:: Excerpted records ::
BEGIN
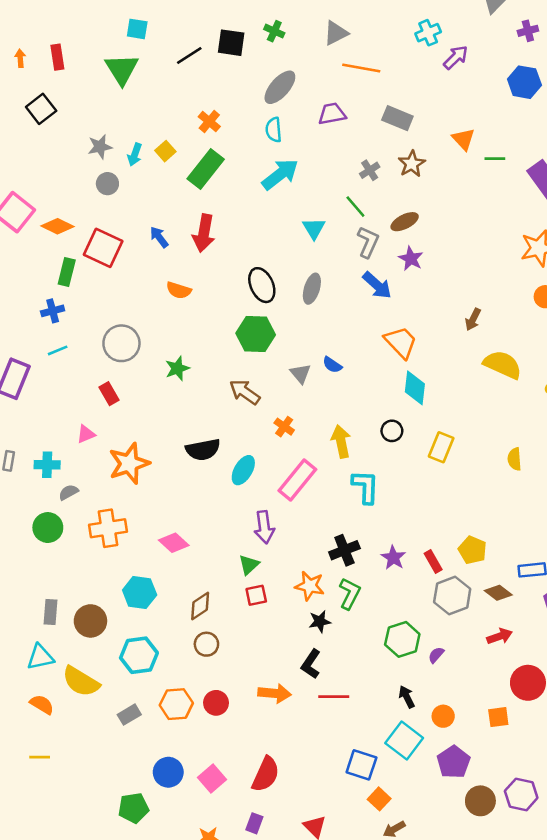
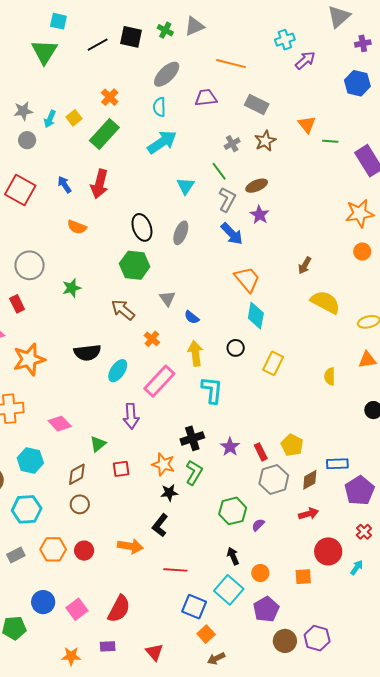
gray triangle: (336, 33) -> (194, 26), moved
blue semicircle: (332, 365) -> (192, 317), moved
green triangle: (249, 565) -> (98, 444), moved
brown diamond: (498, 593) -> (310, 480), turned -70
red line: (334, 697) -> (175, 570), moved
purple rectangle: (254, 823) -> (108, 646), turned 63

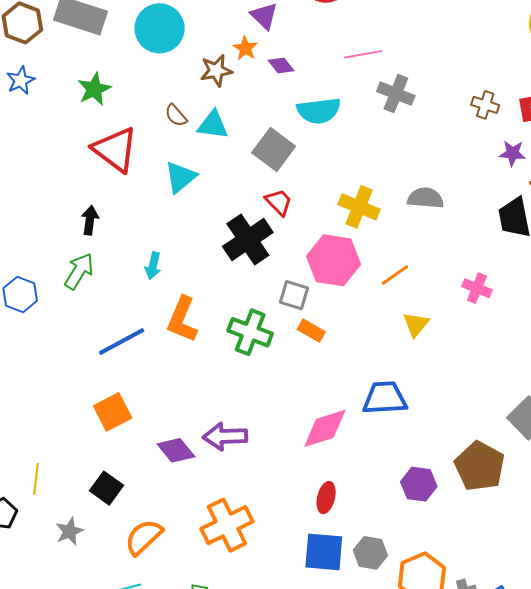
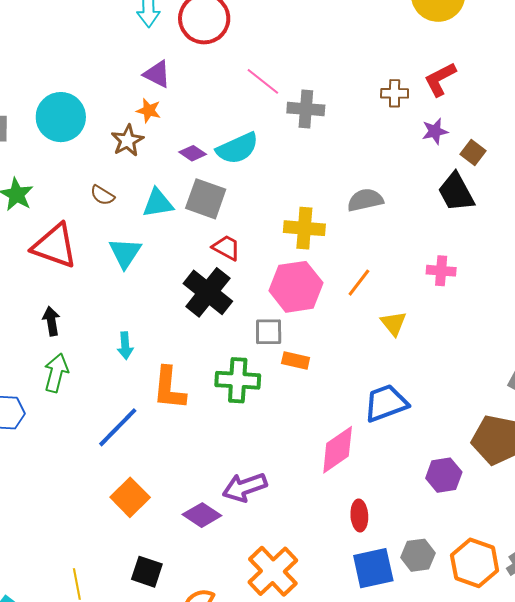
pink line: (363, 54) -> (263, 81), turned 66
purple diamond: (281, 66) -> (193, 153), moved
cyan triangle: (213, 125) -> (158, 203), moved

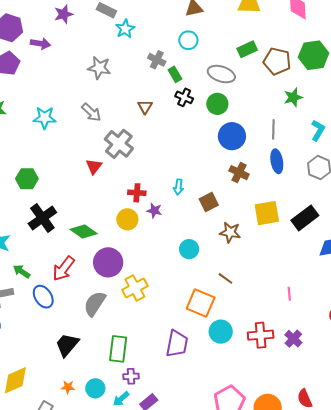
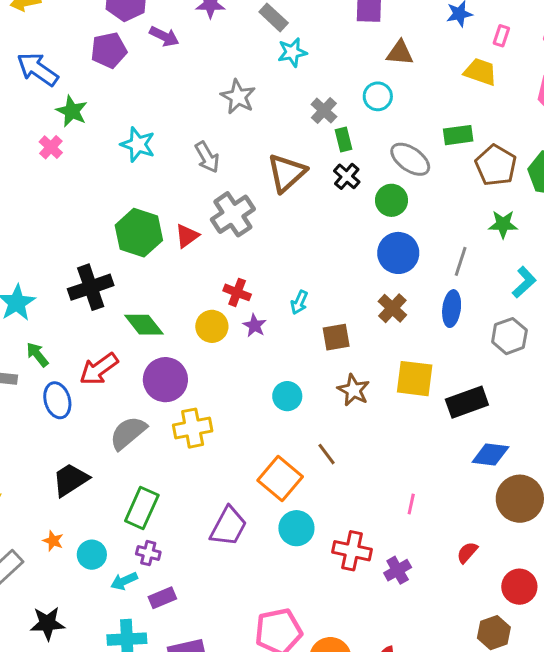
brown triangle: (145, 107) -> (287, 173), size x1.8
green hexagon: (27, 179) -> (139, 233), moved, size x1.4

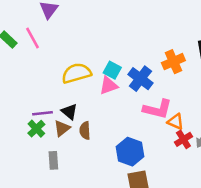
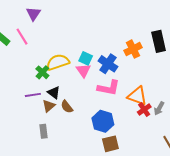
pink triangle: (109, 85) -> (83, 70), turned -42
pink L-shape: (157, 109) -> (109, 88), moved
orange triangle: (176, 122) -> (137, 96), size x1.5
green cross: (36, 129) -> (42, 72), moved
brown semicircle: (85, 131) -> (67, 107), turned -32

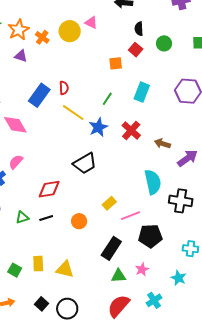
END
Could you reproduce exactly the lines running from the one with "purple diamond: (281, 66)" through the final line of the listing above, both included, and drop the pictures?

:: Solution ::
purple diamond: (281, 66) -> (193, 153), moved
cyan triangle: (213, 125) -> (158, 203), moved

brown triangle: (145, 107) -> (287, 173), size x1.8
green hexagon: (27, 179) -> (139, 233), moved, size x1.4

pink triangle: (109, 85) -> (83, 70), turned -42
pink L-shape: (157, 109) -> (109, 88), moved
orange triangle: (176, 122) -> (137, 96), size x1.5
green cross: (36, 129) -> (42, 72), moved
brown semicircle: (85, 131) -> (67, 107), turned -32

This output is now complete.